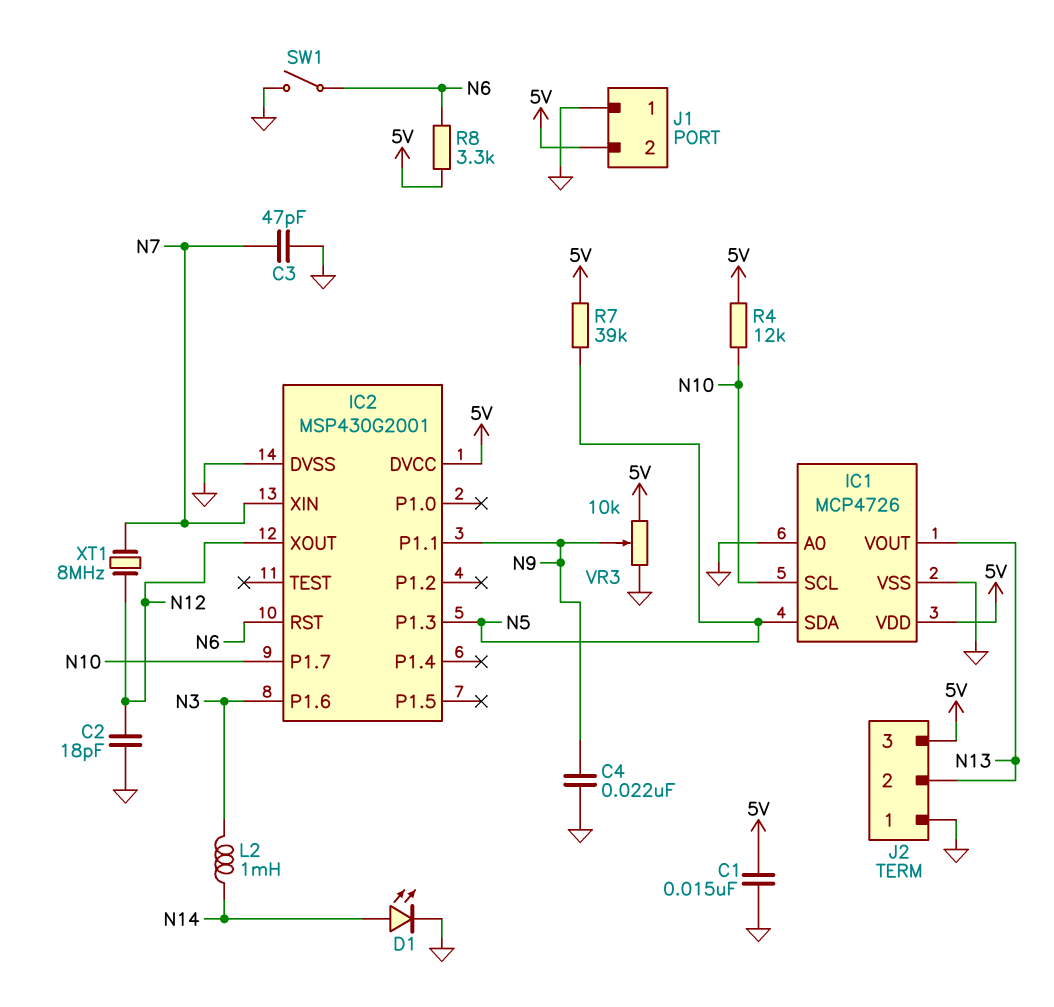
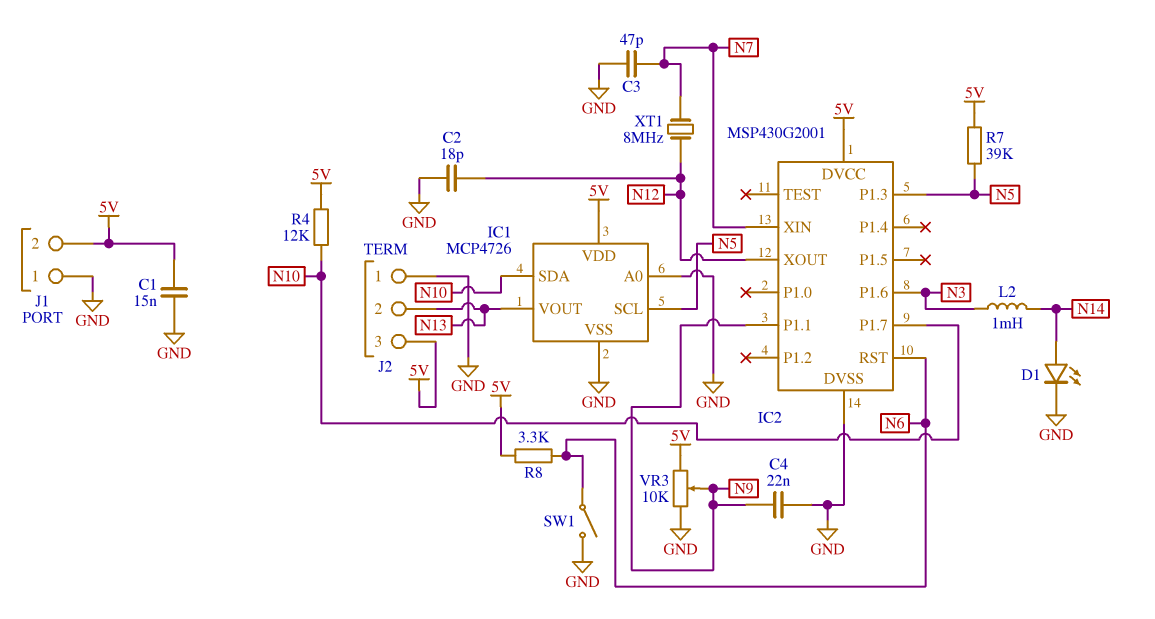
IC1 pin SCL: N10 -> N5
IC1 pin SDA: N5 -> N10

* * *

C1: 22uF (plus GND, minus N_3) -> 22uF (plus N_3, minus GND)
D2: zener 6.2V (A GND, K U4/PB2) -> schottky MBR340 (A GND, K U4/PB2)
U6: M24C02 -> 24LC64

--

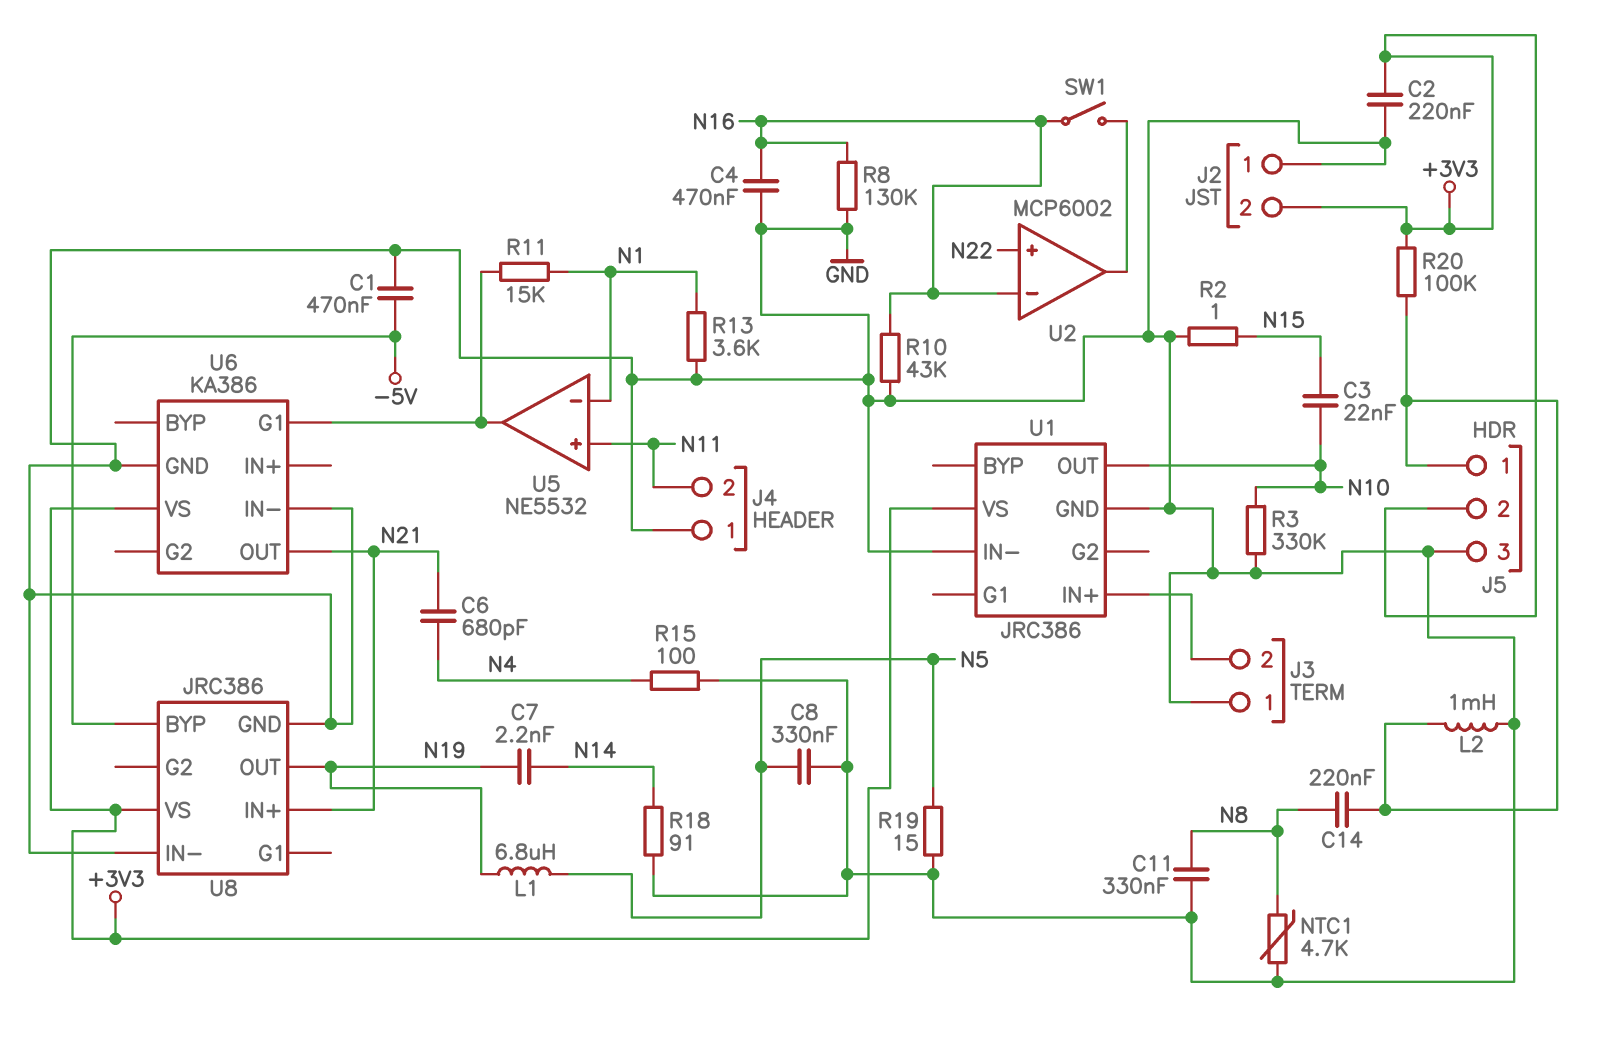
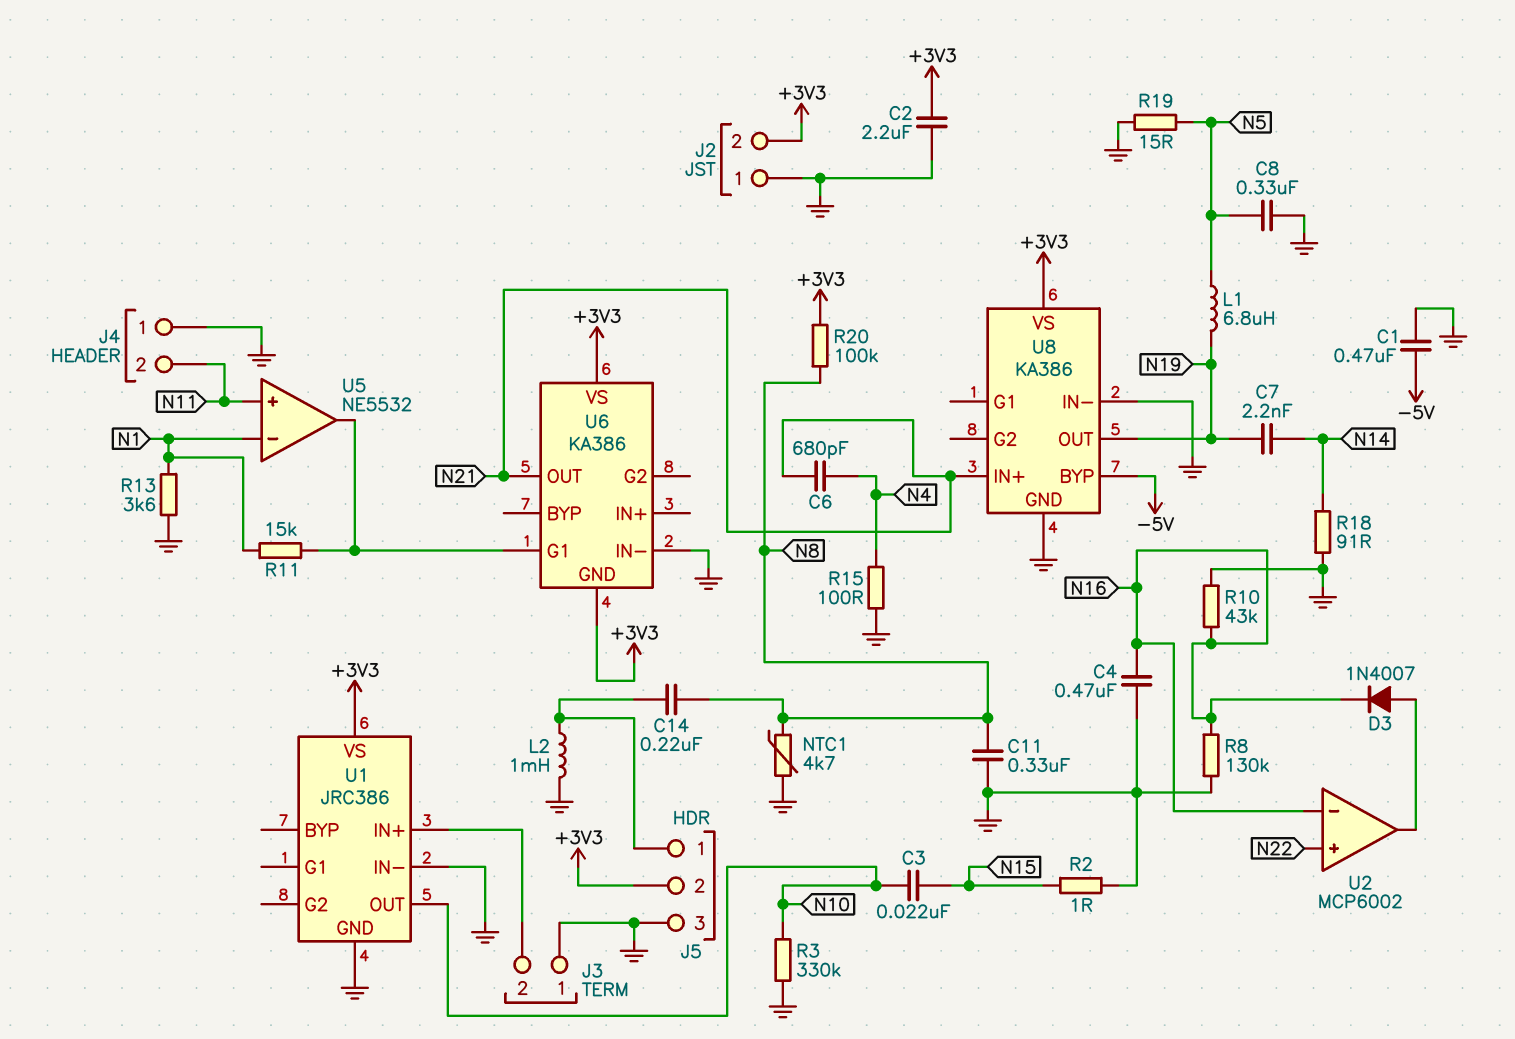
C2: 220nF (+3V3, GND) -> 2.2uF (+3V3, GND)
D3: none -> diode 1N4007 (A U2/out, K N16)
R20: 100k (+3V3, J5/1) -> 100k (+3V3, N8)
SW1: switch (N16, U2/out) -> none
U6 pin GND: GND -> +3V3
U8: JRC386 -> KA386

What you will do
Only lines containing the string "none" belong in the answer; find them in the data above and copy them.

Finished task
D3: none -> diode 1N4007 (A U2/out, K N16)
SW1: switch (N16, U2/out) -> none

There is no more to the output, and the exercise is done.